EXERCISE DETAILS: In the material below, find the line containing "D2: diode (A" and the line containing "R1: 4.7k (+5V, U1/SCL) -> 4.7k (DGND, U1/SCL)", then reproduce exactly both of them and every line between, and nothing else.

:: DATA RECORDS

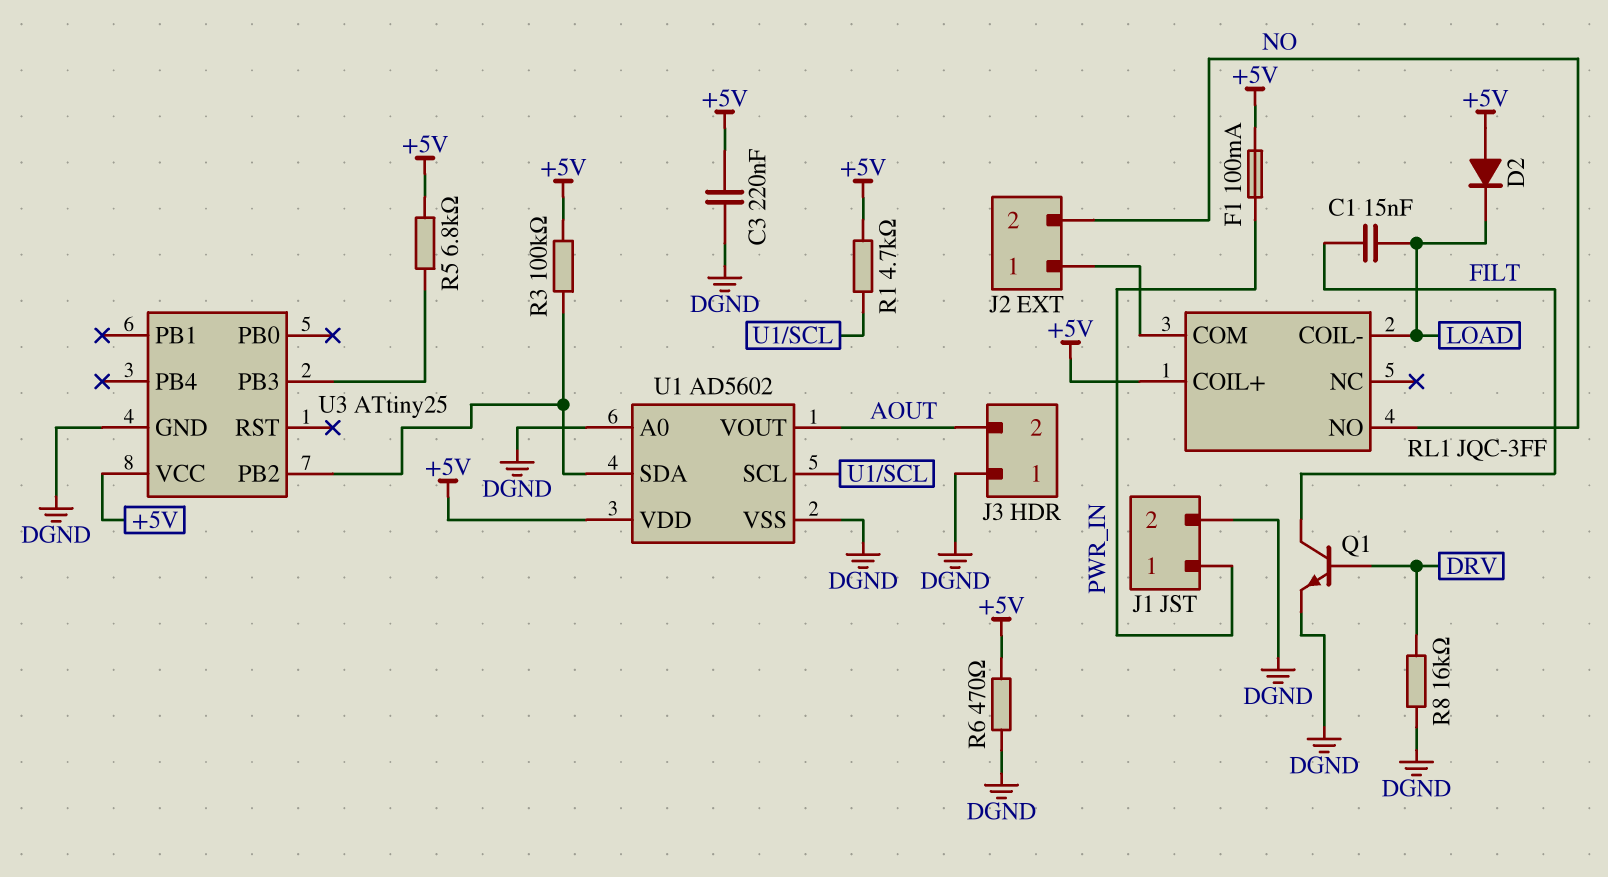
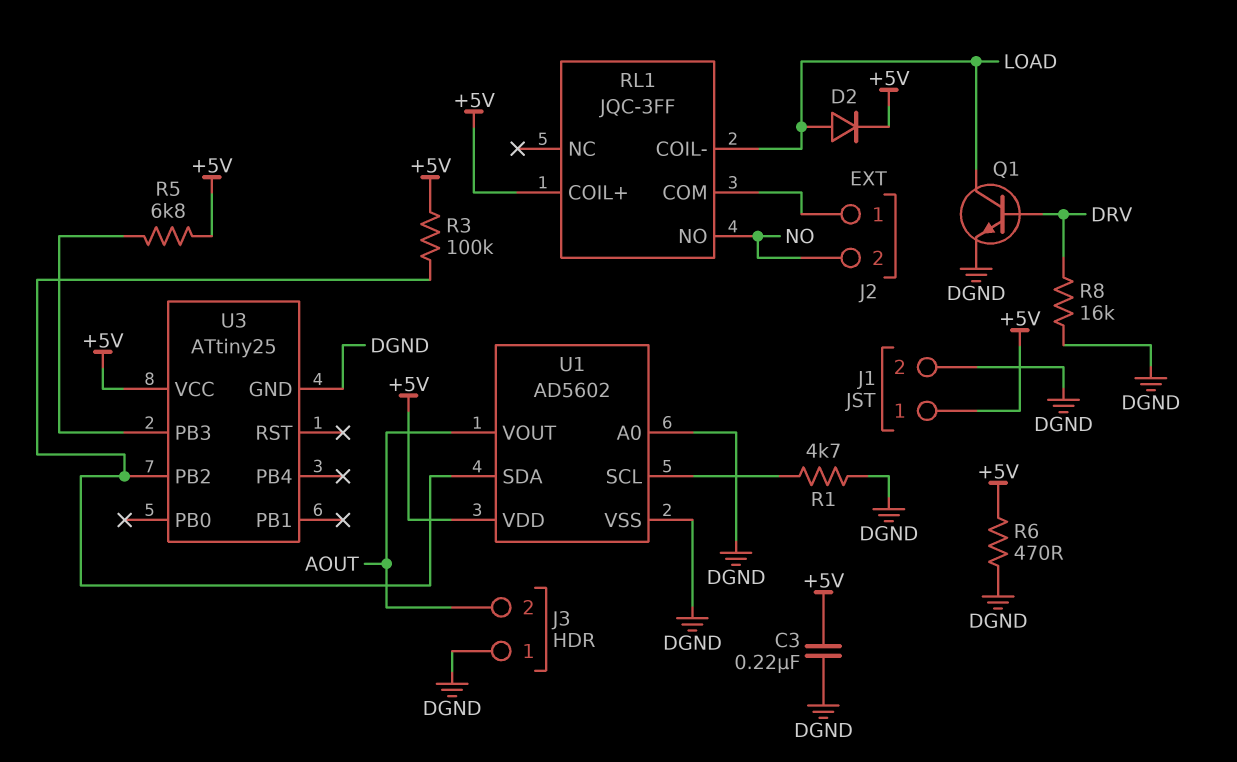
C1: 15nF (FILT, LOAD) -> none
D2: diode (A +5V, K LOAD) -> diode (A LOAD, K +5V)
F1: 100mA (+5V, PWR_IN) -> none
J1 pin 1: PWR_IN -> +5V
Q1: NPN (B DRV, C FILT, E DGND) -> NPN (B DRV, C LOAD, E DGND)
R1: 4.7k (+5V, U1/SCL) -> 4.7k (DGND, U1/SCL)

::::
:: DATA RECORDS

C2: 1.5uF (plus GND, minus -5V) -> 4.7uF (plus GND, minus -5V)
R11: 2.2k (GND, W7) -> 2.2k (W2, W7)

::::
:: DATA RECORDS

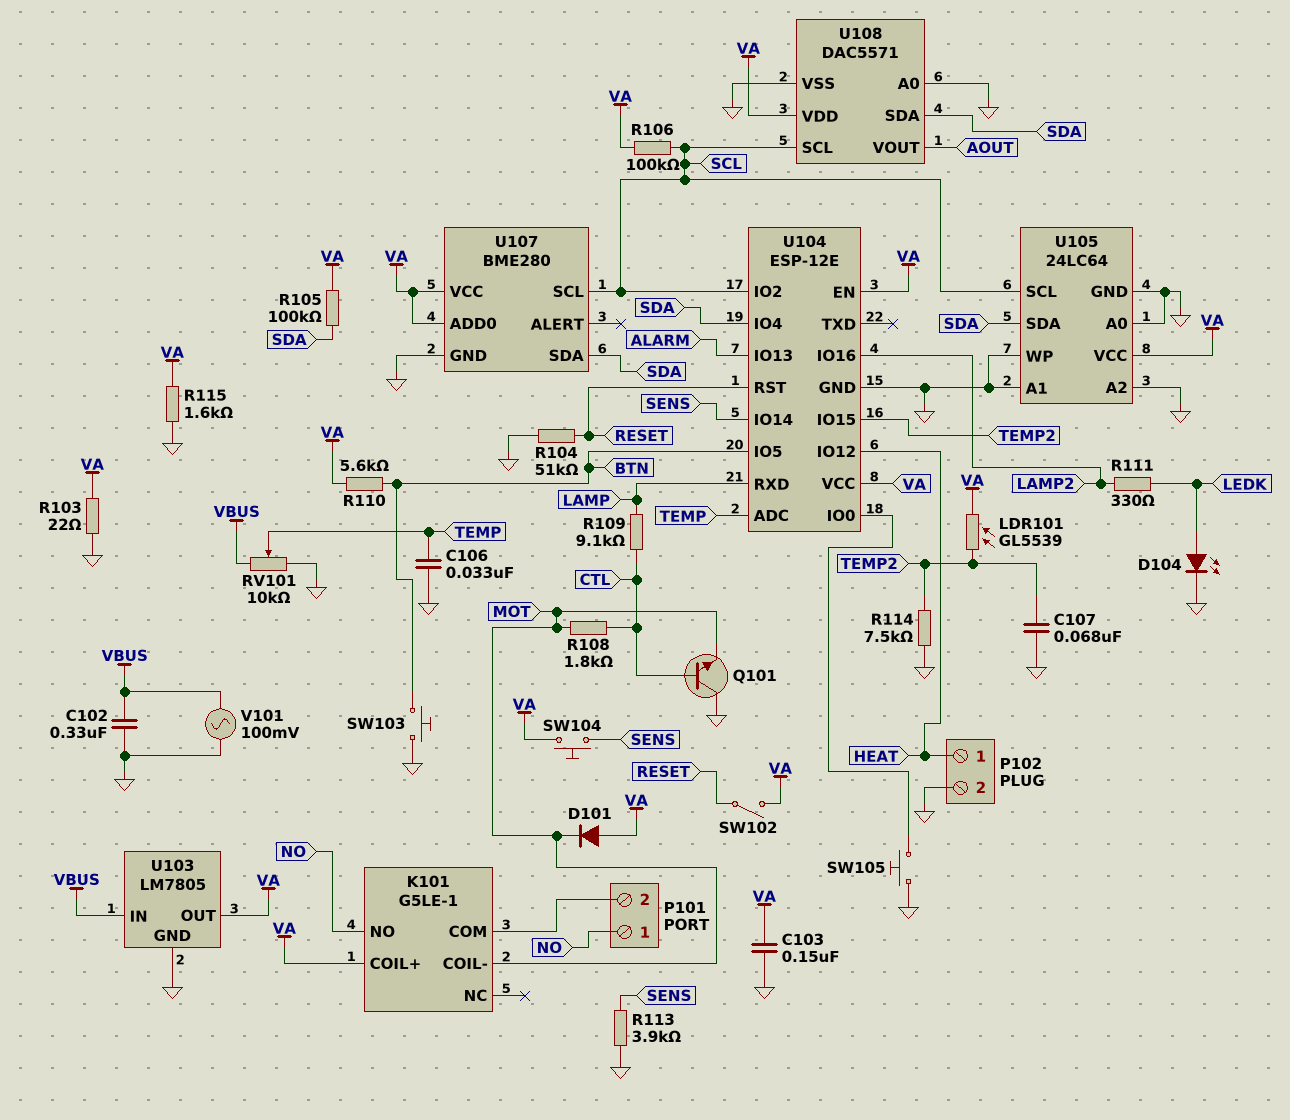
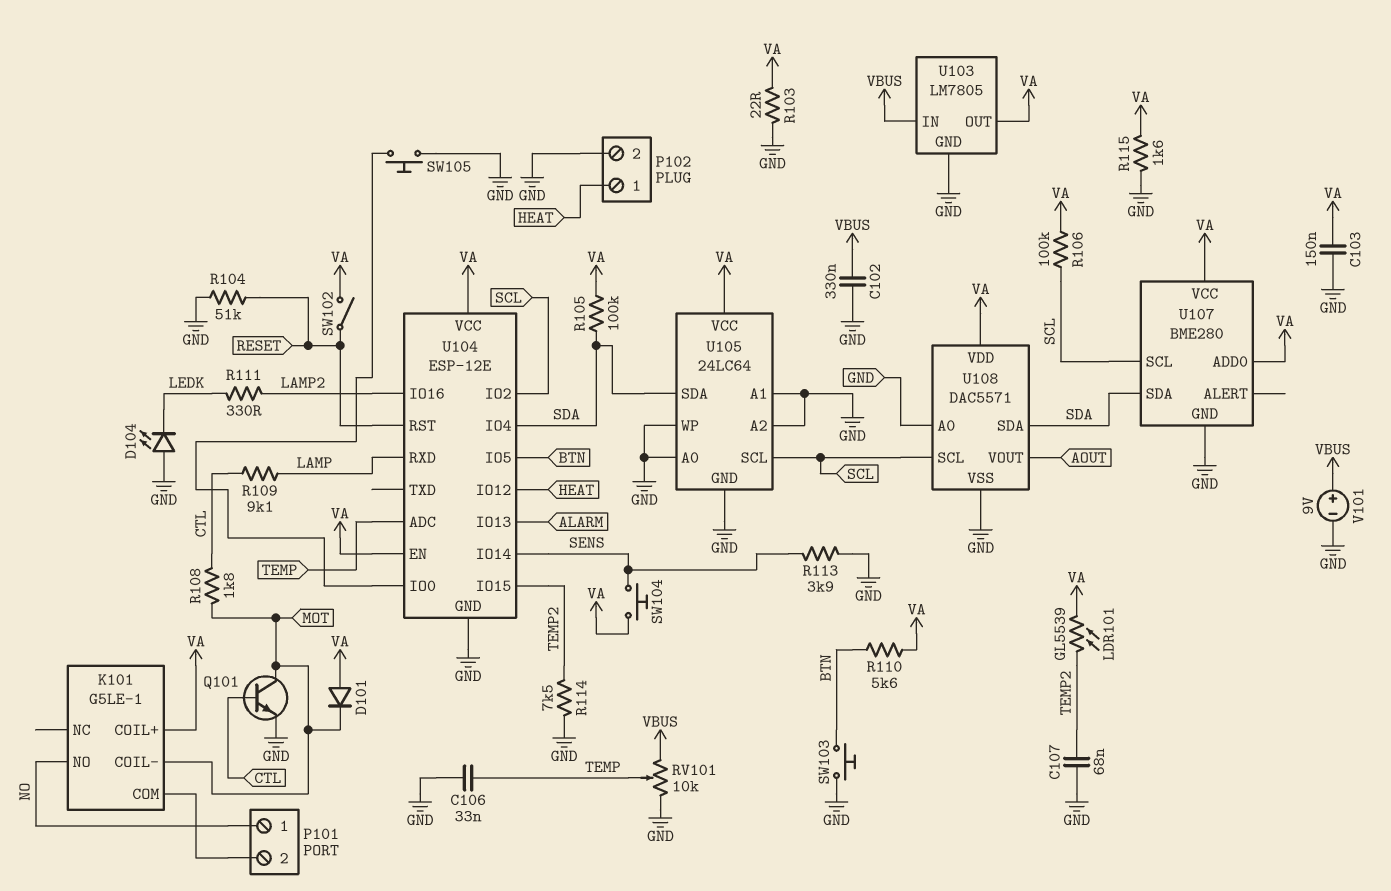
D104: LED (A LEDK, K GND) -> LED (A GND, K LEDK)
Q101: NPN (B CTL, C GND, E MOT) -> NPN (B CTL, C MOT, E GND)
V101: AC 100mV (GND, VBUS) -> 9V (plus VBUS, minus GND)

::::

ANSWER FOR THIS EXERCISE:
D2: diode (A +5V, K LOAD) -> diode (A LOAD, K +5V)
F1: 100mA (+5V, PWR_IN) -> none
J1 pin 1: PWR_IN -> +5V
Q1: NPN (B DRV, C FILT, E DGND) -> NPN (B DRV, C LOAD, E DGND)
R1: 4.7k (+5V, U1/SCL) -> 4.7k (DGND, U1/SCL)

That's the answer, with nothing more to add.